Your reply should consist of the entries, copied exactly and stripped of images.

Data for the task Block Start

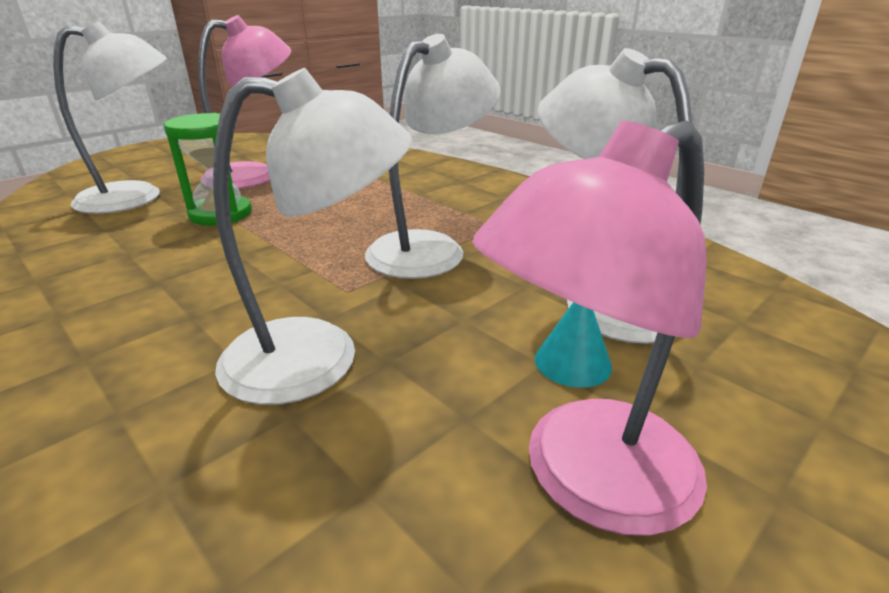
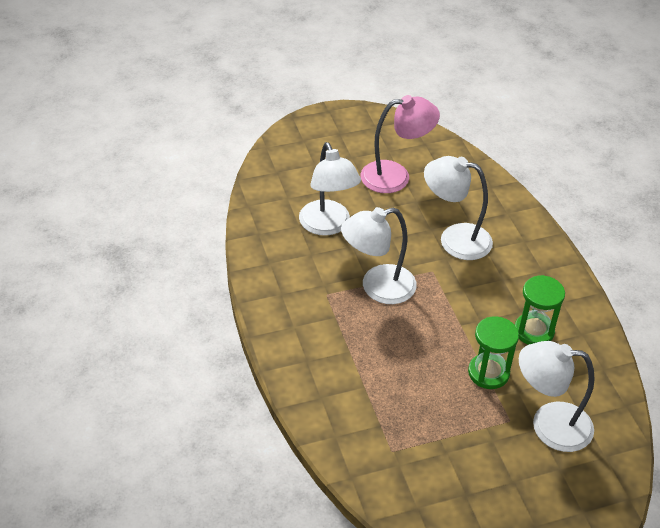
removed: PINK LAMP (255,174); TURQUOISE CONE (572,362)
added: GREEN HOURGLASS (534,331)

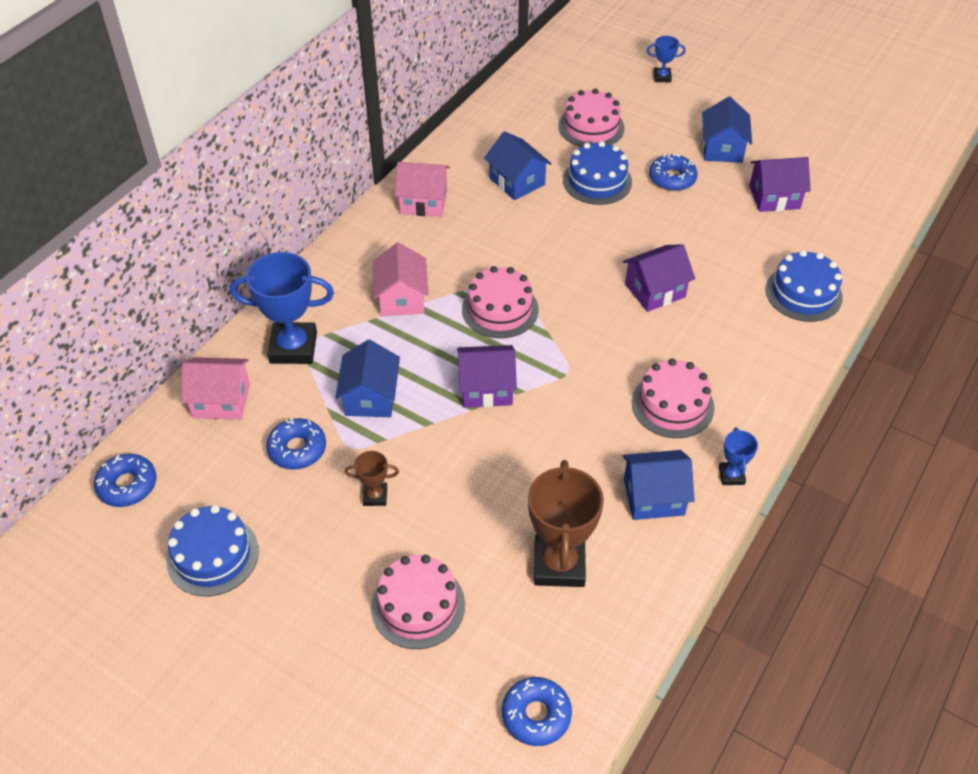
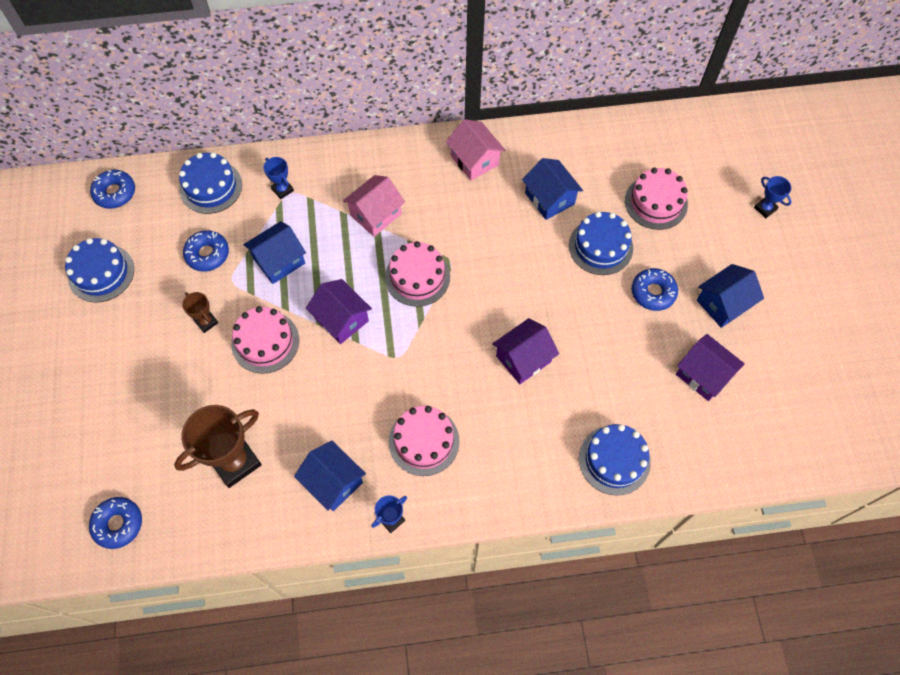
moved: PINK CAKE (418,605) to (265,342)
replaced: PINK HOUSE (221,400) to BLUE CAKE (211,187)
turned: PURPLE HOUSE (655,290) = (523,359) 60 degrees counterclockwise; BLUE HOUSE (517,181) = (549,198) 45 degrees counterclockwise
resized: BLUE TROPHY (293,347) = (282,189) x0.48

Data for the task Block End

■ **Written response**:
removed: PINK LAMP (255,174); TURQUOISE CONE (572,362)
added: GREEN HOURGLASS (534,331)

moved: PINK CAKE (418,605) to (265,342)
replaced: PINK HOUSE (221,400) to BLUE CAKE (211,187)
turned: PURPLE HOUSE (655,290) = (523,359) 60 degrees counterclockwise; BLUE HOUSE (517,181) = (549,198) 45 degrees counterclockwise
resized: BLUE TROPHY (293,347) = (282,189) x0.48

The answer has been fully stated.